== THE REQUEST ==
Rewrite the material below with "word" replaced by "term" and everything else unchanged. Leave the pictures out of your answer.

[Click-target data]
** Start **
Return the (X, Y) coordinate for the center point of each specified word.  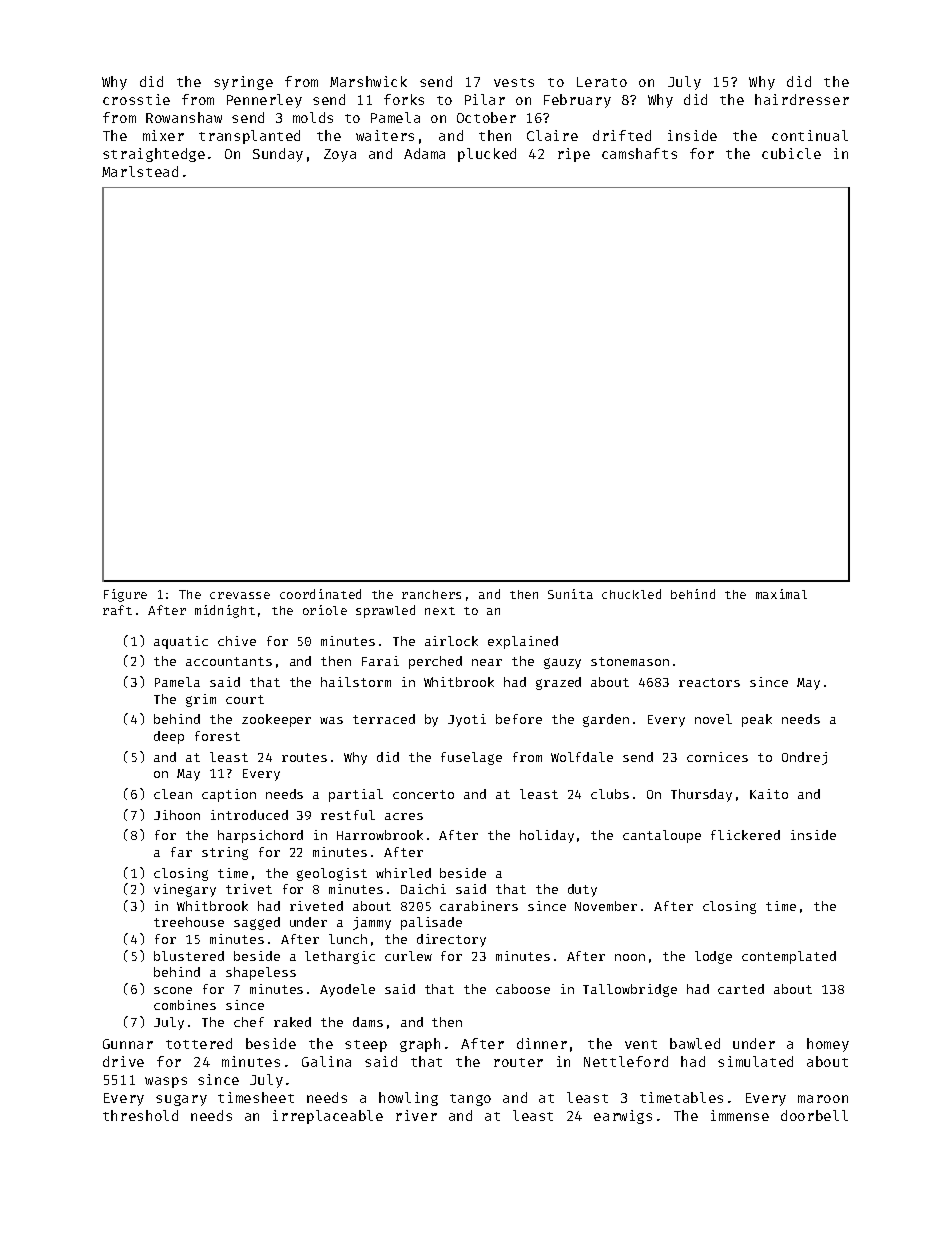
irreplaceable (328, 1117)
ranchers (431, 594)
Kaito (769, 794)
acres (404, 816)
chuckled (631, 594)
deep (169, 737)
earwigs (623, 1117)
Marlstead (140, 171)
** End **
== COMPLETE ANSWER ==
Return the (X, Y) coordinate for the center point of each specified term.  
irreplaceable (328, 1117)
ranchers (431, 594)
Kaito (769, 794)
acres (404, 816)
chuckled (631, 594)
deep (169, 737)
earwigs (623, 1117)
Marlstead (140, 171)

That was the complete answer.